Assigned task — Return every line of the entries that includes the word "DRIVER".

(Stored items)
=== Section Start ===
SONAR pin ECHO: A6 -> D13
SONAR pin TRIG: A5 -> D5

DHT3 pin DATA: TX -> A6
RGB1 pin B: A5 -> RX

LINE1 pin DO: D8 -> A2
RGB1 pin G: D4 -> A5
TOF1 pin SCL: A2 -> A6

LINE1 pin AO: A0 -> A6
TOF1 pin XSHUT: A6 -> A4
=== Section End ===
=== Section Start ===
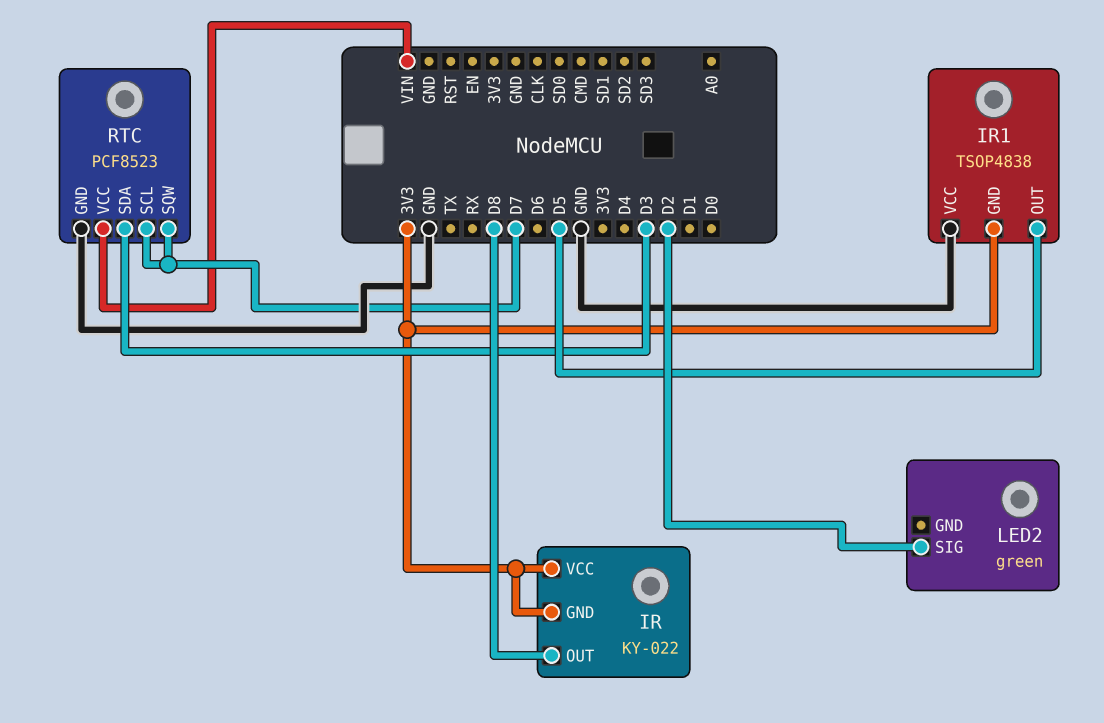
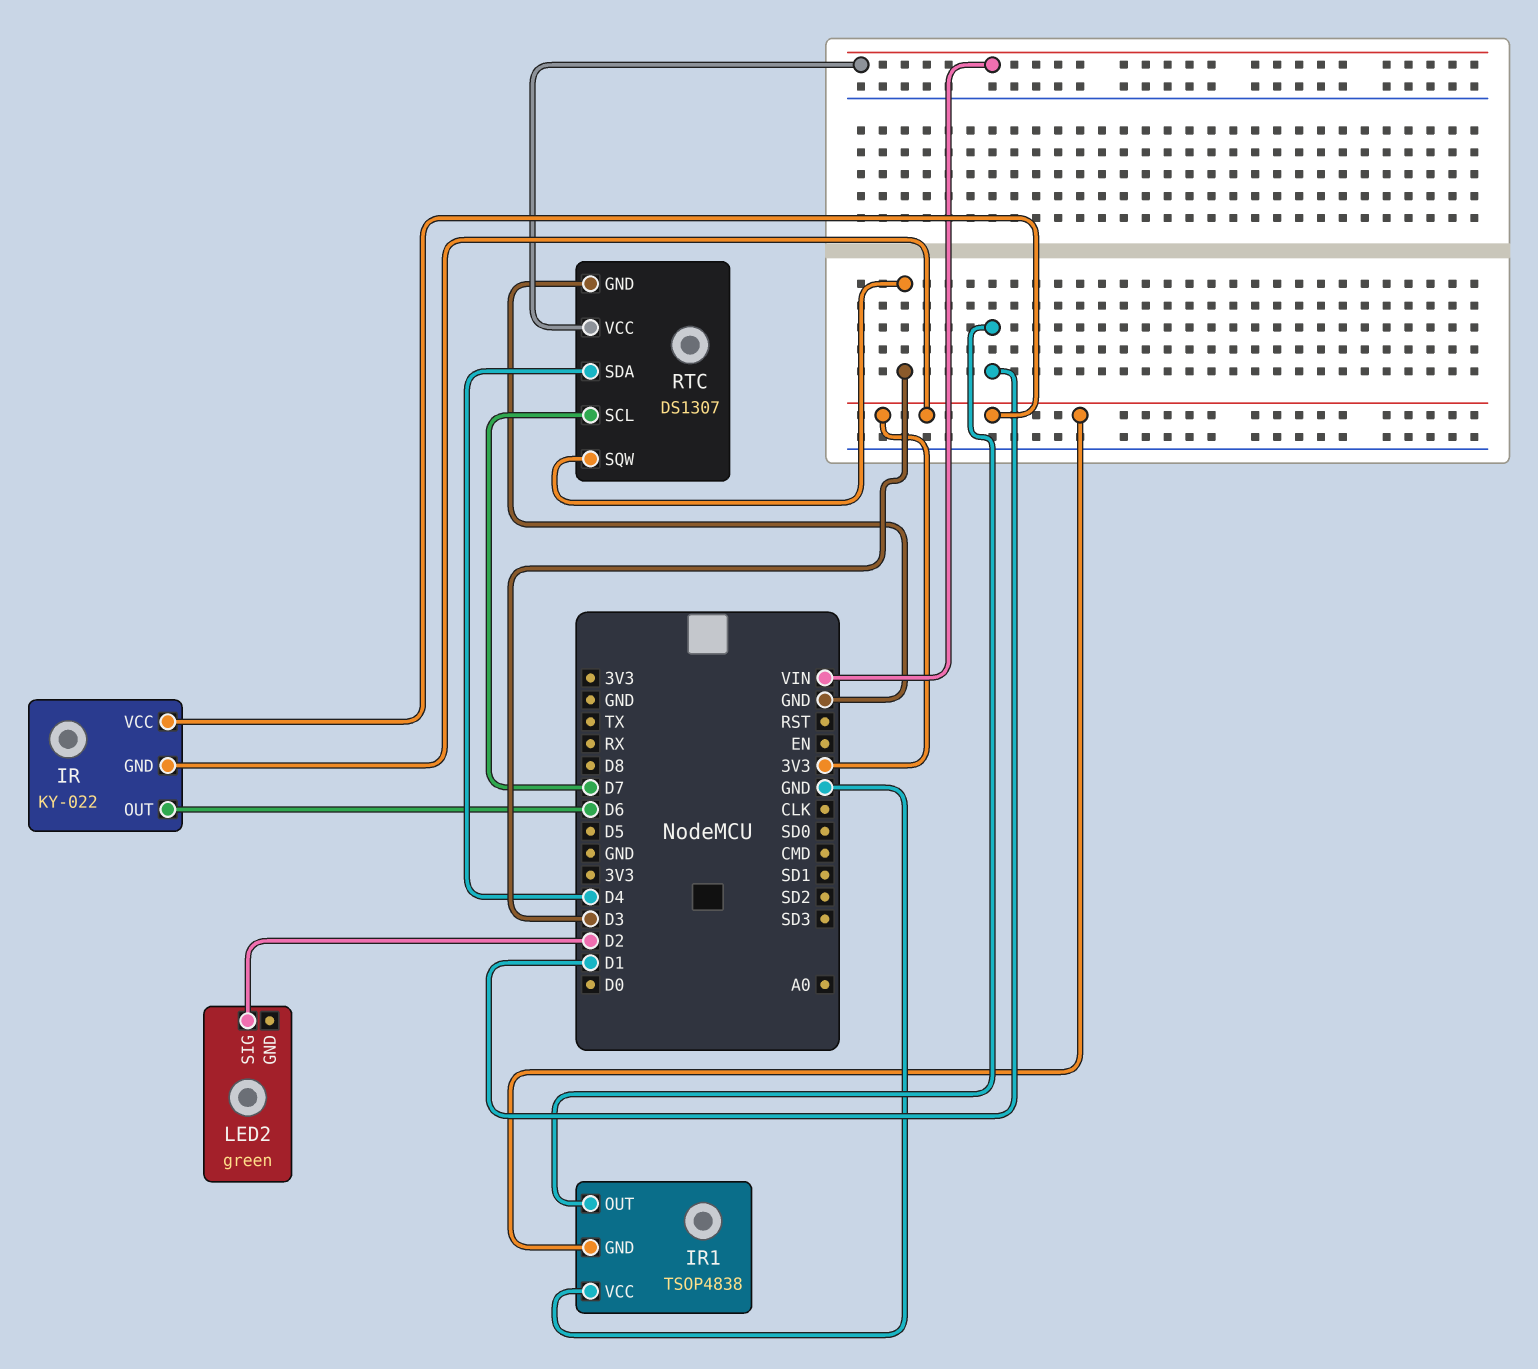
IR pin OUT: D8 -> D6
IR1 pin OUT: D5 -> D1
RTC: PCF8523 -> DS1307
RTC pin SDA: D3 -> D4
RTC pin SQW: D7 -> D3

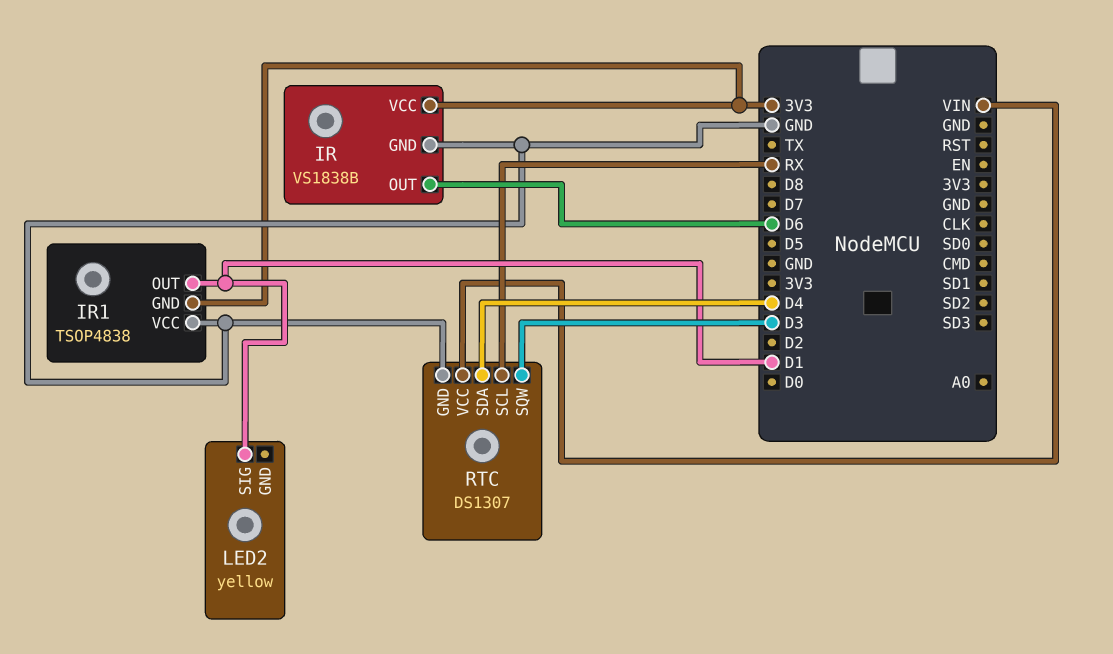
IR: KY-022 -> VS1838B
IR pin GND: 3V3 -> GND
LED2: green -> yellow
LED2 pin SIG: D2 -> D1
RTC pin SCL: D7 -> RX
=== Section End ===
=== Section Start ===
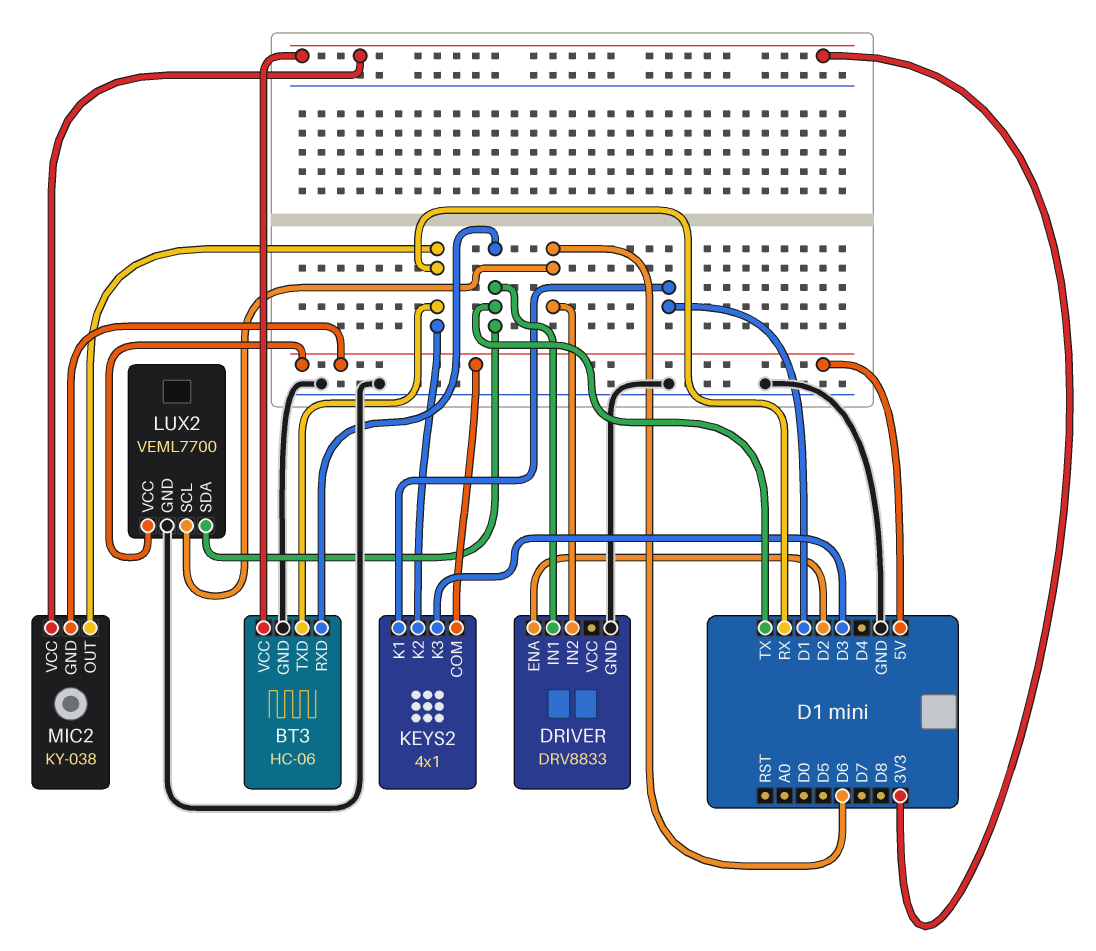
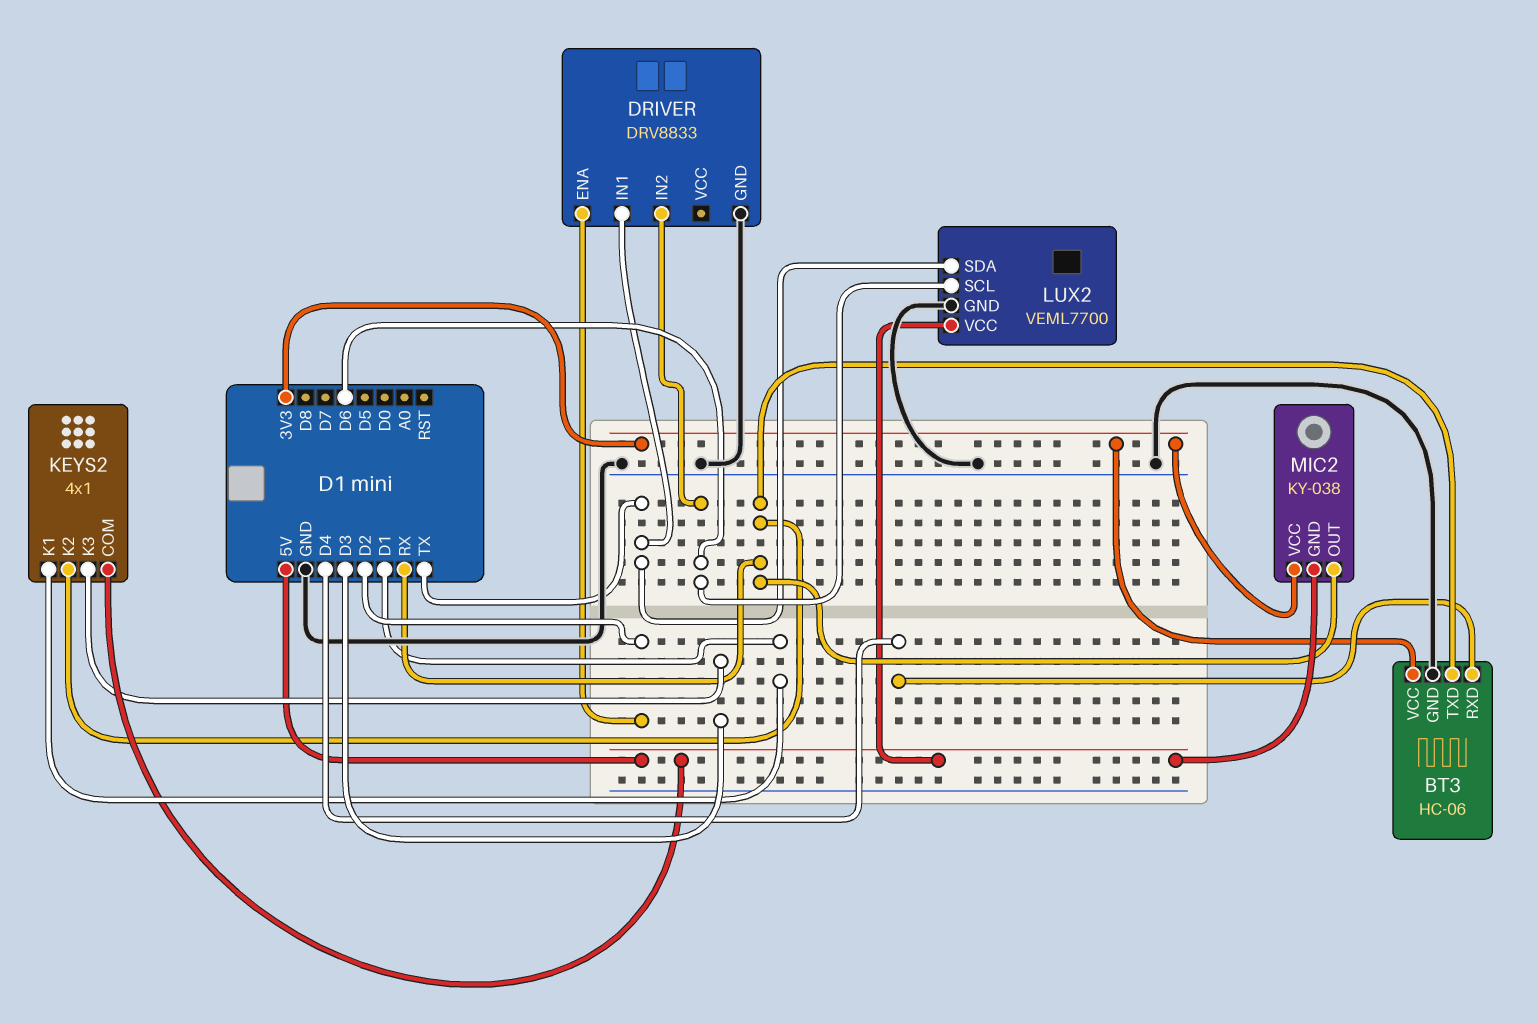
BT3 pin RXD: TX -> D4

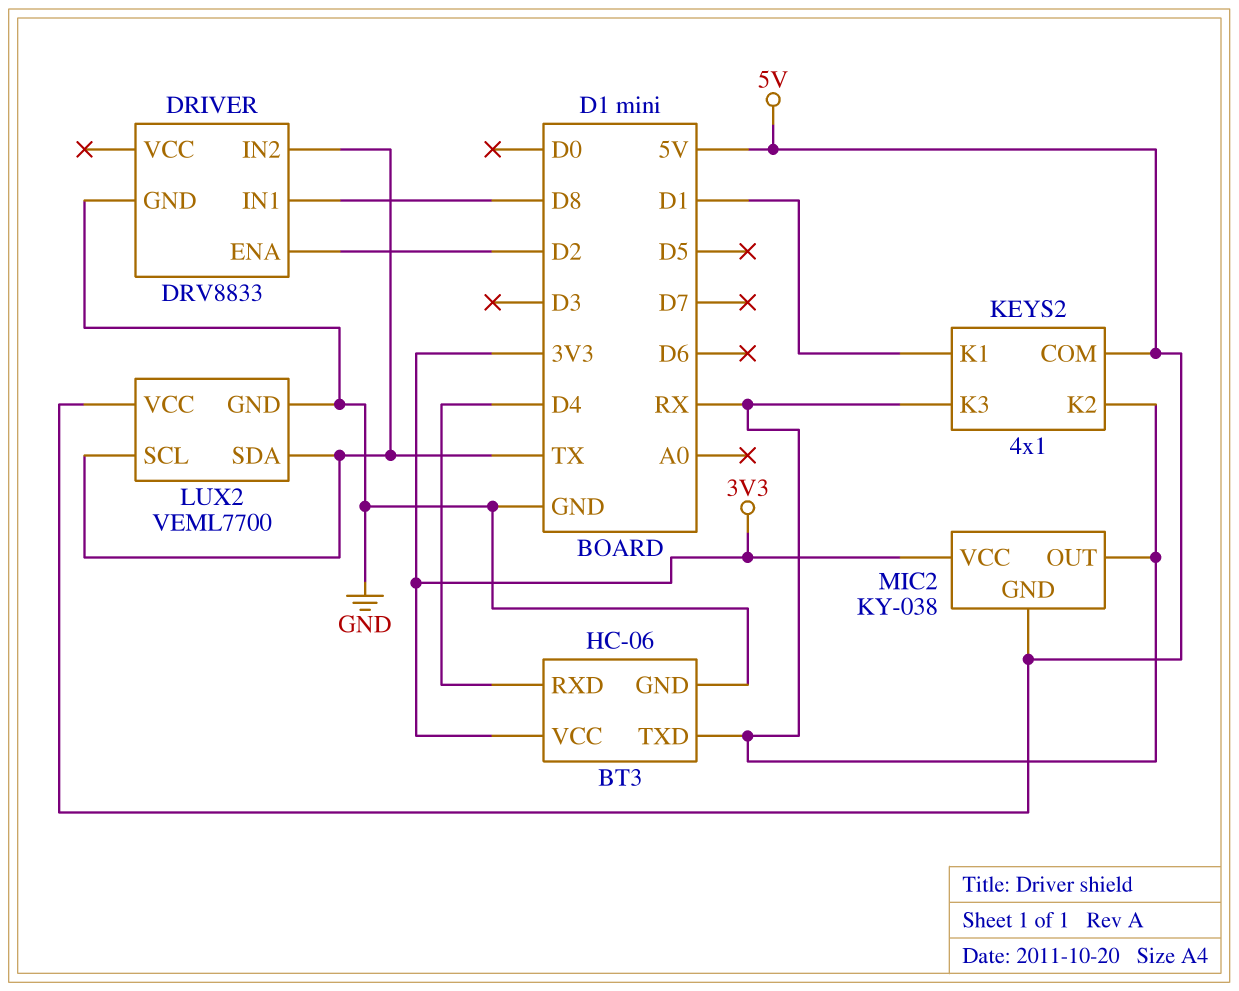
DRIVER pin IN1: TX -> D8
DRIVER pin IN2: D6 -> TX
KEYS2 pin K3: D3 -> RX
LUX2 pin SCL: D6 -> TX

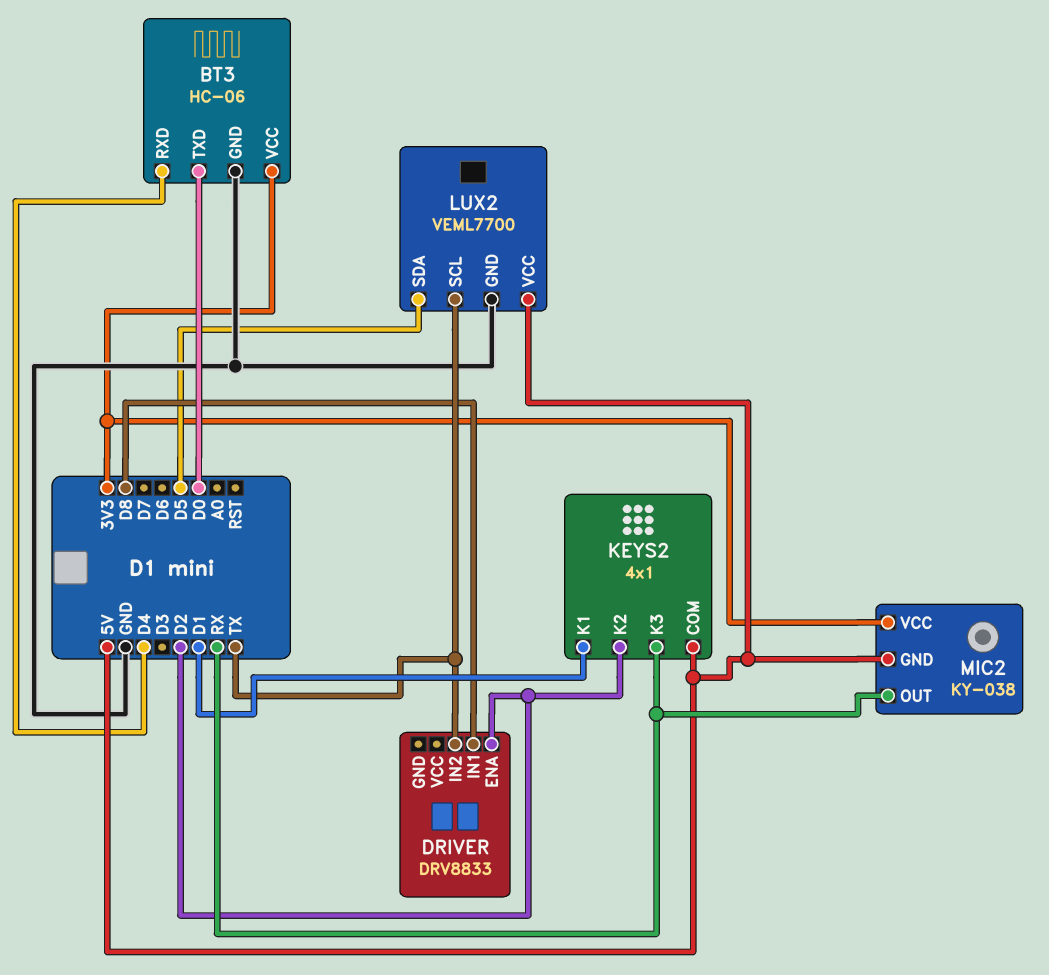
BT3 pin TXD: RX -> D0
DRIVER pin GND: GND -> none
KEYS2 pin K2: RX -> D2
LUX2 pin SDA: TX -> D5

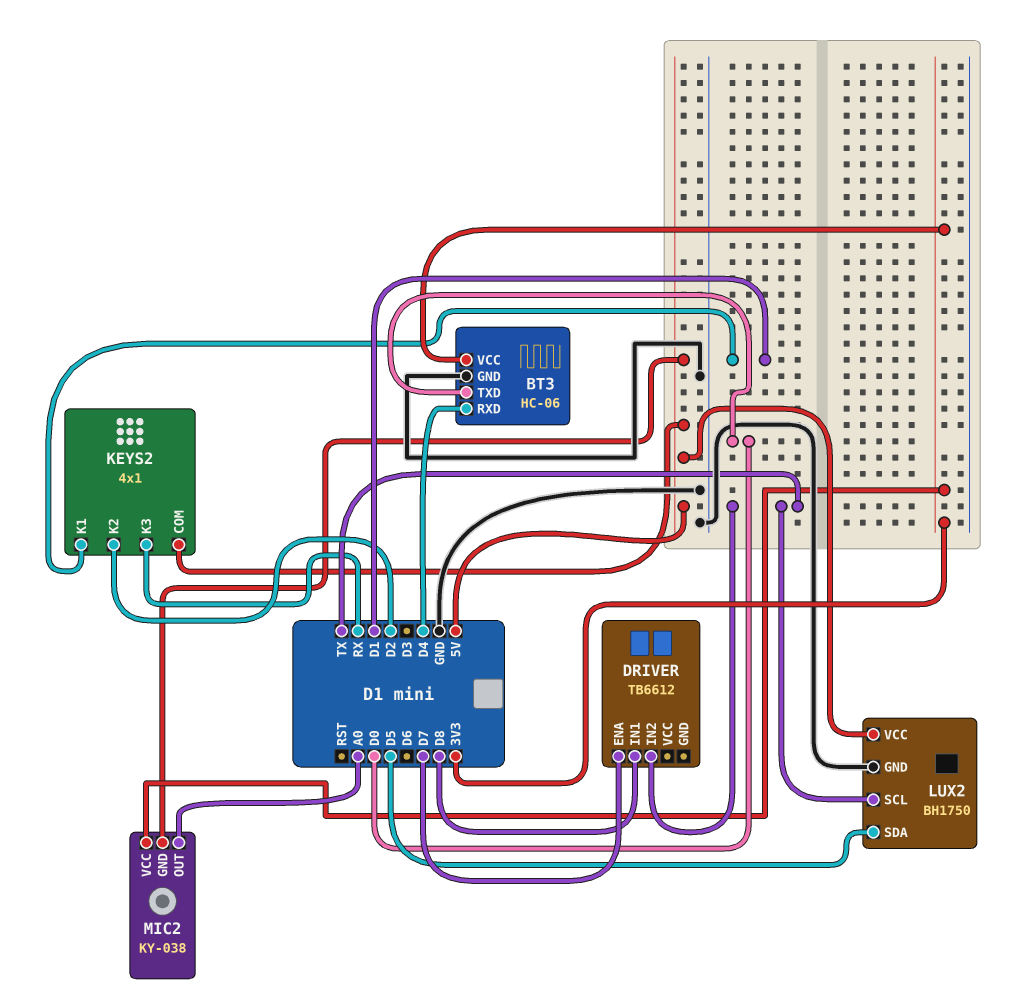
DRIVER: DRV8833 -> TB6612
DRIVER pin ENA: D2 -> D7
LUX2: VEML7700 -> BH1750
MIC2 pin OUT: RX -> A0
=== Section End ===
Answer space —
DRIVER pin IN1: TX -> D8
DRIVER pin IN2: D6 -> TX
DRIVER pin GND: GND -> none
DRIVER: DRV8833 -> TB6612
DRIVER pin ENA: D2 -> D7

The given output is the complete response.